• ACTIVITY
Every line containing "banana" should be identified and copied from the data below.

┌─ INFORMATION SHOWN

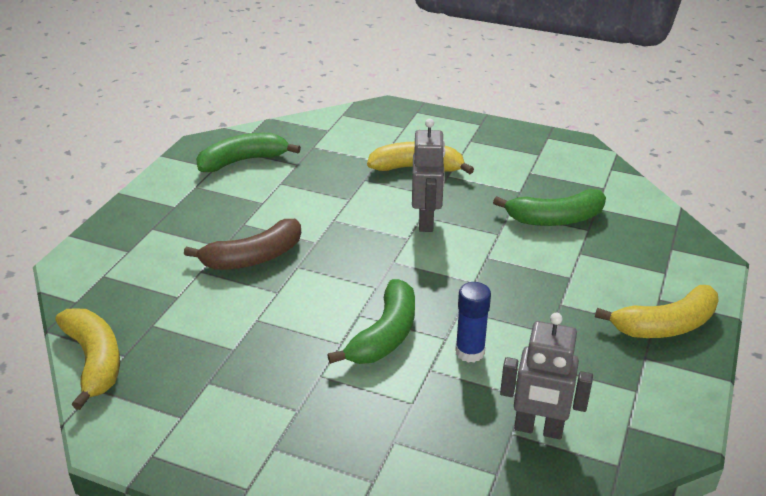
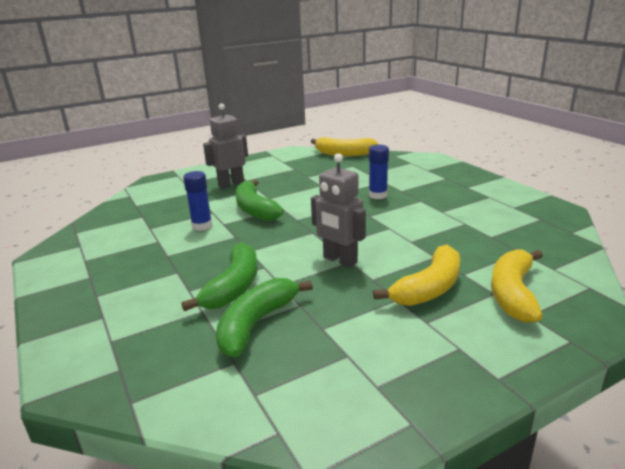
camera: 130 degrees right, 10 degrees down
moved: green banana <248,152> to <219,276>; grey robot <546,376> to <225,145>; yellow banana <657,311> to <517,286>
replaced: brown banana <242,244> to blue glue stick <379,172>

└─

• RESPONSE BELOW
moved: green banana <248,152> to <219,276>; grey robot <546,376> to <225,145>; yellow banana <657,311> to <517,286>
replaced: brown banana <242,244> to blue glue stick <379,172>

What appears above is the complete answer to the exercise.